Segment Open

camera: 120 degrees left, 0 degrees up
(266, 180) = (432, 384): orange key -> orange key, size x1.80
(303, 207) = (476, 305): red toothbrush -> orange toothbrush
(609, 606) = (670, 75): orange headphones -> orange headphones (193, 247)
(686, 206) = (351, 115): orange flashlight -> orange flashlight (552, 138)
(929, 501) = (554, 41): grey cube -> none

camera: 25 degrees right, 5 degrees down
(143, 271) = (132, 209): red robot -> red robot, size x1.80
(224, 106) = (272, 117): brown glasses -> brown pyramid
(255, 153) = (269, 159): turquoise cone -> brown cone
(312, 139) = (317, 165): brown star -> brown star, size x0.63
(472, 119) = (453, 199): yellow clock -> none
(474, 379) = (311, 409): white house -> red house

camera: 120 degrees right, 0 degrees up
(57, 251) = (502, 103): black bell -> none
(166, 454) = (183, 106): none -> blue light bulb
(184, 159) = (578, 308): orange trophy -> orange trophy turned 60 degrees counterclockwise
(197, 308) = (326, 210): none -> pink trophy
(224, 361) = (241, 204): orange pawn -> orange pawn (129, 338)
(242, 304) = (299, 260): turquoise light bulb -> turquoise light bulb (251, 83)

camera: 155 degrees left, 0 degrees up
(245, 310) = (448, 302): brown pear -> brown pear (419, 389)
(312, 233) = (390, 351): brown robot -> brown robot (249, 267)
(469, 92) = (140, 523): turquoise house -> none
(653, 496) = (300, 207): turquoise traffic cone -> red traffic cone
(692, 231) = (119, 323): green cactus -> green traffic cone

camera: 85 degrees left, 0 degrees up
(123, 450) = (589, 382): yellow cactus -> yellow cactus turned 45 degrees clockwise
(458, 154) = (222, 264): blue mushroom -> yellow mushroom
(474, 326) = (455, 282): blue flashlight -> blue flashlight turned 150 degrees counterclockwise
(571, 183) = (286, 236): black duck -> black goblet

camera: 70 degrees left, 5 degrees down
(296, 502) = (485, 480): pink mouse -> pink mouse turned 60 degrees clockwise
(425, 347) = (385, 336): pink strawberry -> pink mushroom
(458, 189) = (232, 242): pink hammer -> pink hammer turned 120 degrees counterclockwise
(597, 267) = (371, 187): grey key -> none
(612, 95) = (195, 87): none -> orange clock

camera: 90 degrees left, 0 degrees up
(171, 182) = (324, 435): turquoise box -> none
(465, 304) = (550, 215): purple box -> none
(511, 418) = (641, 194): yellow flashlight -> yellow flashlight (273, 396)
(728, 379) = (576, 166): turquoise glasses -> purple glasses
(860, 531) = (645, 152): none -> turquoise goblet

Segment Closed

• [Work request]: Transcribe the data in full, matching every line exactly.

• [Exercise solution]:
camera: 120 degrees left, 0 degrees up
(266, 180) = (432, 384): orange key -> orange key, size x1.80
(303, 207) = (476, 305): red toothbrush -> orange toothbrush
(609, 606) = (670, 75): orange headphones -> orange headphones (193, 247)
(686, 206) = (351, 115): orange flashlight -> orange flashlight (552, 138)
(929, 501) = (554, 41): grey cube -> none

camera: 25 degrees right, 5 degrees down
(143, 271) = (132, 209): red robot -> red robot, size x1.80
(224, 106) = (272, 117): brown glasses -> brown pyramid
(255, 153) = (269, 159): turquoise cone -> brown cone
(312, 139) = (317, 165): brown star -> brown star, size x0.63
(472, 119) = (453, 199): yellow clock -> none
(474, 379) = (311, 409): white house -> red house

camera: 120 degrees right, 0 degrees up
(57, 251) = (502, 103): black bell -> none
(166, 454) = (183, 106): none -> blue light bulb
(184, 159) = (578, 308): orange trophy -> orange trophy turned 60 degrees counterclockwise
(197, 308) = (326, 210): none -> pink trophy
(224, 361) = (241, 204): orange pawn -> orange pawn (129, 338)
(242, 304) = (299, 260): turquoise light bulb -> turquoise light bulb (251, 83)

camera: 155 degrees left, 0 degrees up
(245, 310) = (448, 302): brown pear -> brown pear (419, 389)
(312, 233) = (390, 351): brown robot -> brown robot (249, 267)
(469, 92) = (140, 523): turquoise house -> none
(653, 496) = (300, 207): turquoise traffic cone -> red traffic cone
(692, 231) = (119, 323): green cactus -> green traffic cone

camera: 85 degrees left, 0 degrees up
(123, 450) = (589, 382): yellow cactus -> yellow cactus turned 45 degrees clockwise
(458, 154) = (222, 264): blue mushroom -> yellow mushroom
(474, 326) = (455, 282): blue flashlight -> blue flashlight turned 150 degrees counterclockwise
(571, 183) = (286, 236): black duck -> black goblet

camera: 70 degrees left, 5 degrees down
(296, 502) = (485, 480): pink mouse -> pink mouse turned 60 degrees clockwise
(425, 347) = (385, 336): pink strawberry -> pink mushroom
(458, 189) = (232, 242): pink hammer -> pink hammer turned 120 degrees counterclockwise
(597, 267) = (371, 187): grey key -> none
(612, 95) = (195, 87): none -> orange clock

camera: 90 degrees left, 0 degrees up
(171, 182) = (324, 435): turquoise box -> none
(465, 304) = (550, 215): purple box -> none
(511, 418) = (641, 194): yellow flashlight -> yellow flashlight (273, 396)
(728, 379) = (576, 166): turquoise glasses -> purple glasses
(860, 531) = (645, 152): none -> turquoise goblet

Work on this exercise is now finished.